RECORDS SUPPLIED ::

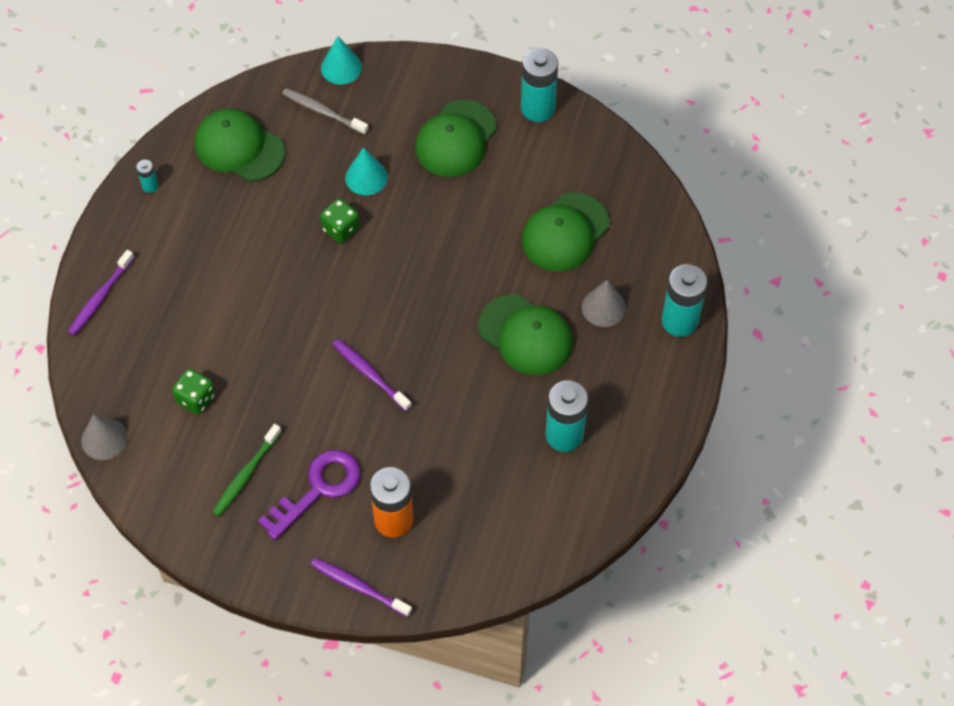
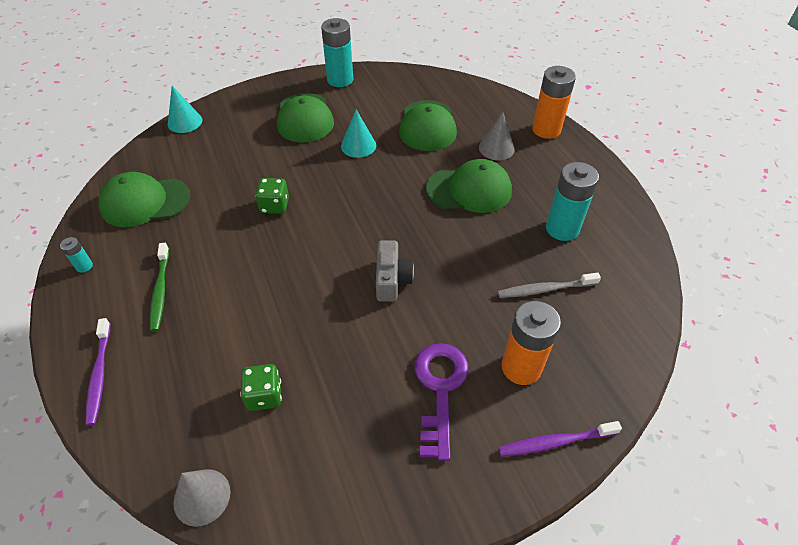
camera: 40 degrees left, 10 degrees down
green toothbrush [212,424,282,517] -> green toothbrush moved to [150,243,169,332]
grey toothbrush [282,88,369,135] -> grey toothbrush moved to [498,273,601,298]
purple toothbrush [333,339,411,411] -> grey camera [376,240,414,302]
turquoise cone [345,147,388,195] -> turquoise cone moved to [341,109,376,158]
turquoise battery [661,264,707,337] -> orange battery [532,66,576,139]

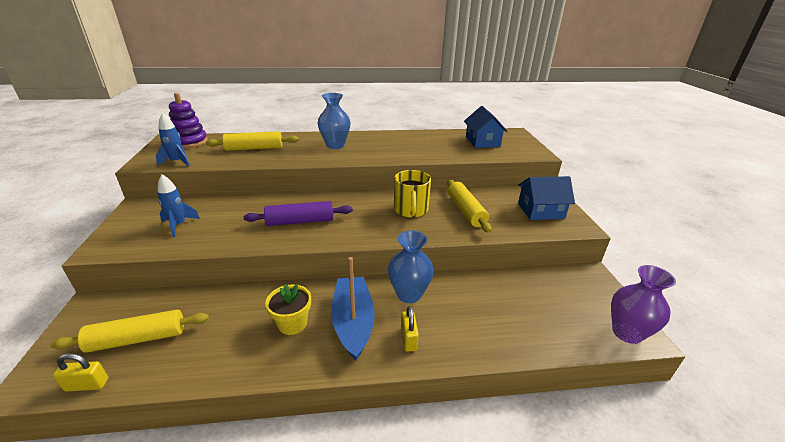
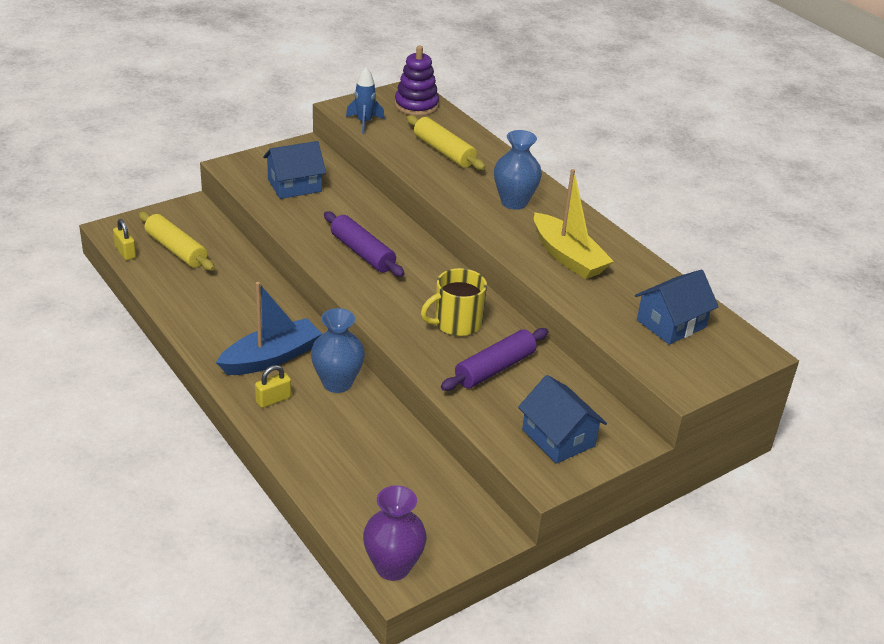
camera: 60 degrees right, 5 degrees up
blue rocket [157,175,200,237] -> blue house [263,141,326,199]
yellow flower pot [265,284,311,335] -> none
yellow rolling pin [447,179,491,233] -> purple rolling pin [441,328,548,391]
none -> yellow boat [534,169,614,279]

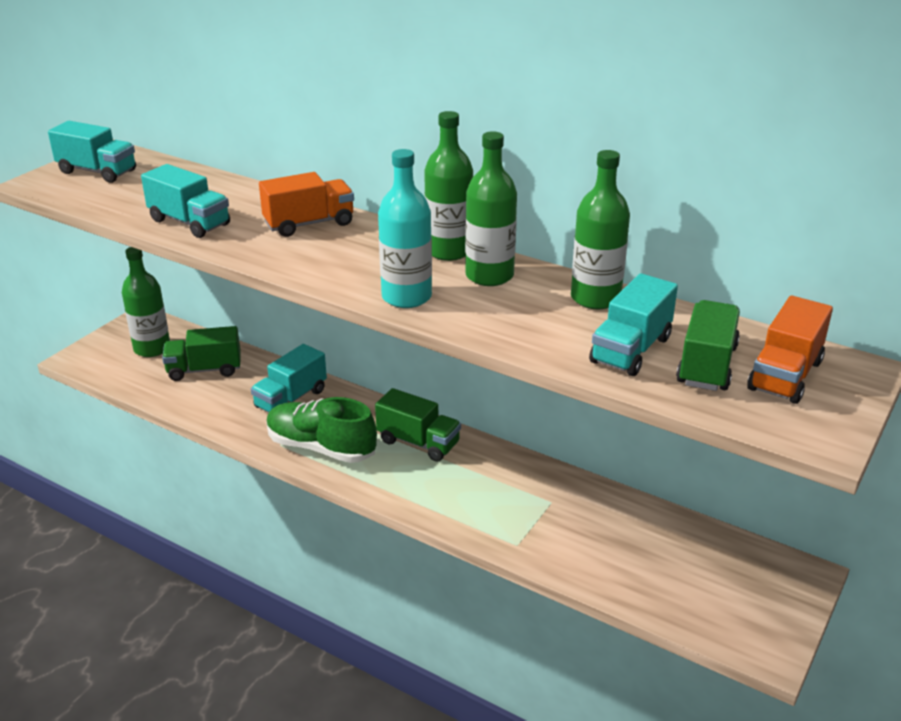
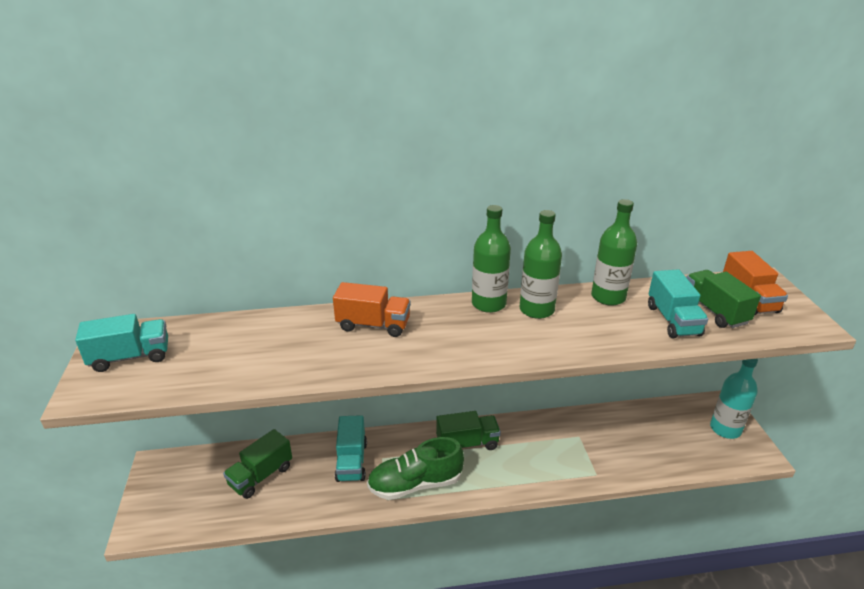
camera: 40 degrees left, 0 degrees up
green bottle [122,247,170,357] -> none
turquoise truck [141,164,230,238] -> none
orange truck [259,172,354,237] -> orange truck turned 75 degrees clockwise [333,282,411,337]
turquoise bottle [378,149,432,308] -> turquoise bottle moved to [710,359,758,439]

WORK TO BE COMPLETED :: Reproduce exactly the lines from the one containing "yellow rolling pin" through the last line of the records, both included, leaving out every picture.

ANSWER FOR THIS EXERCISE ::
yellow rolling pin [447,179,491,233] -> purple rolling pin [441,328,548,391]
none -> yellow boat [534,169,614,279]

camera: 40 degrees left, 0 degrees up
green bottle [122,247,170,357] -> none
turquoise truck [141,164,230,238] -> none
orange truck [259,172,354,237] -> orange truck turned 75 degrees clockwise [333,282,411,337]
turquoise bottle [378,149,432,308] -> turquoise bottle moved to [710,359,758,439]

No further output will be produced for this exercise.